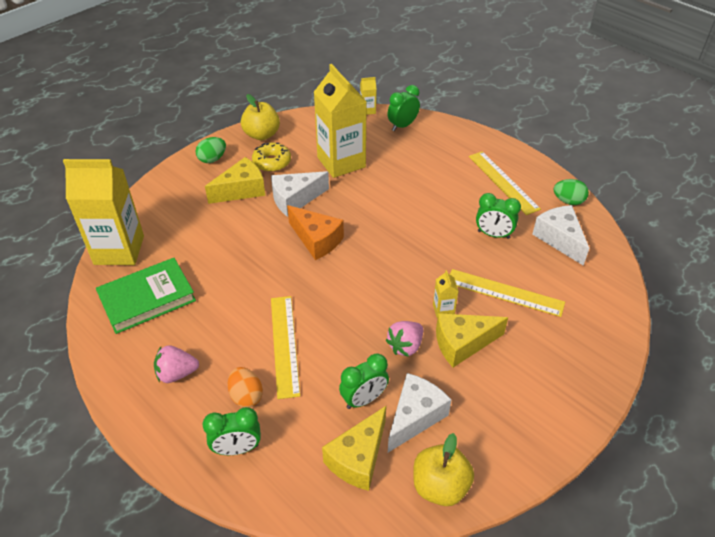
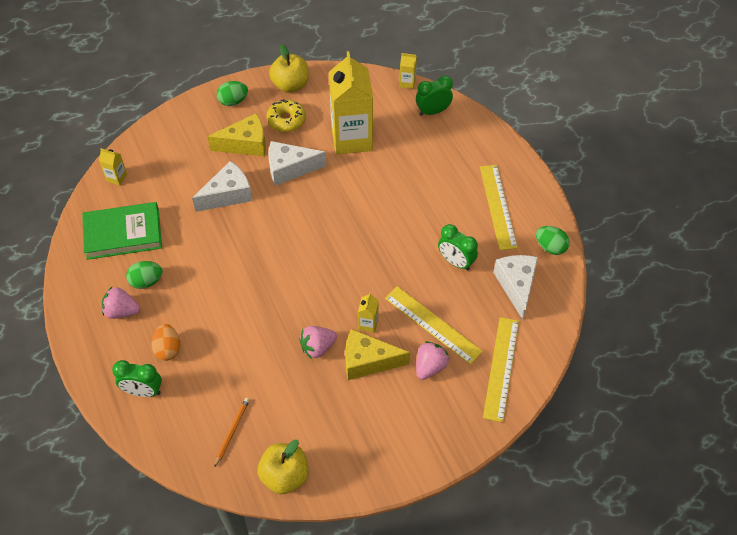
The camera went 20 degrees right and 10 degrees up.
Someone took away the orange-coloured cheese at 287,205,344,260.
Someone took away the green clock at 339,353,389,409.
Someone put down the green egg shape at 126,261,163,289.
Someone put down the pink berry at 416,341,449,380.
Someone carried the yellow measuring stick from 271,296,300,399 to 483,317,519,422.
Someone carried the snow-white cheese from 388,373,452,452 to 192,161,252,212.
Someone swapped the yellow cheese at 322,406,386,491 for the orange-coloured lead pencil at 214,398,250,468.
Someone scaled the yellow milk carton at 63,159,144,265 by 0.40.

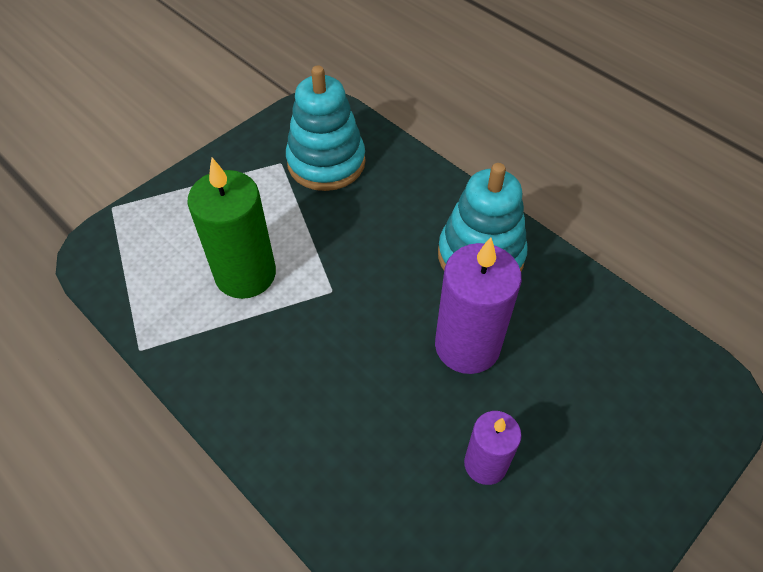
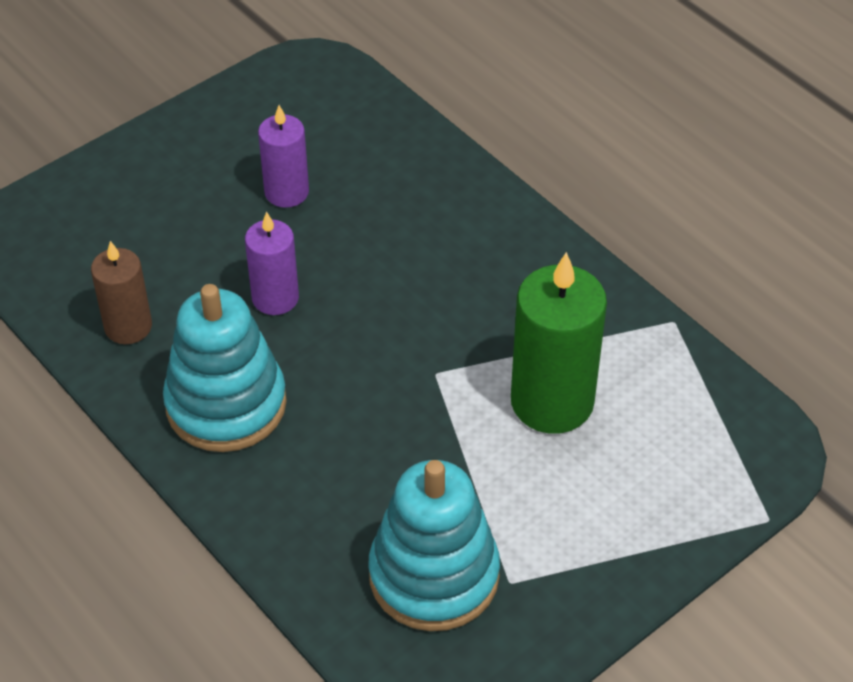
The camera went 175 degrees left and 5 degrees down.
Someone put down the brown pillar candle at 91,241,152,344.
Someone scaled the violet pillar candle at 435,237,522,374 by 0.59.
...
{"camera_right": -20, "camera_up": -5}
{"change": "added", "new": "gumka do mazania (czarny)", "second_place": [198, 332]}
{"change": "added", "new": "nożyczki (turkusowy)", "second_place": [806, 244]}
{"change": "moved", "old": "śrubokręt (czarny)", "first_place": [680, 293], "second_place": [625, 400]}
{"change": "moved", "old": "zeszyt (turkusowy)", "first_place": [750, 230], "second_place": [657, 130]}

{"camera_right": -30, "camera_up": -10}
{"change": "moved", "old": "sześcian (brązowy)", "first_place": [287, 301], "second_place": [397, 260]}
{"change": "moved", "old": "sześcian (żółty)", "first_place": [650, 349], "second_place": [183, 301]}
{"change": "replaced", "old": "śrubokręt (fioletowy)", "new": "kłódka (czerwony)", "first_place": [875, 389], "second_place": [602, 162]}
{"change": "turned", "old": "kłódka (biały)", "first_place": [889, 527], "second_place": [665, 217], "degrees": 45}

→ **TASK GOAL**: Each line of the data that includes "czarny" should be copied.

→ **ANSWER TO THIS EXERCISE**:
{"change": "added", "new": "gumka do mazania (czarny)", "second_place": [198, 332]}
{"change": "moved", "old": "śrubokręt (czarny)", "first_place": [680, 293], "second_place": [625, 400]}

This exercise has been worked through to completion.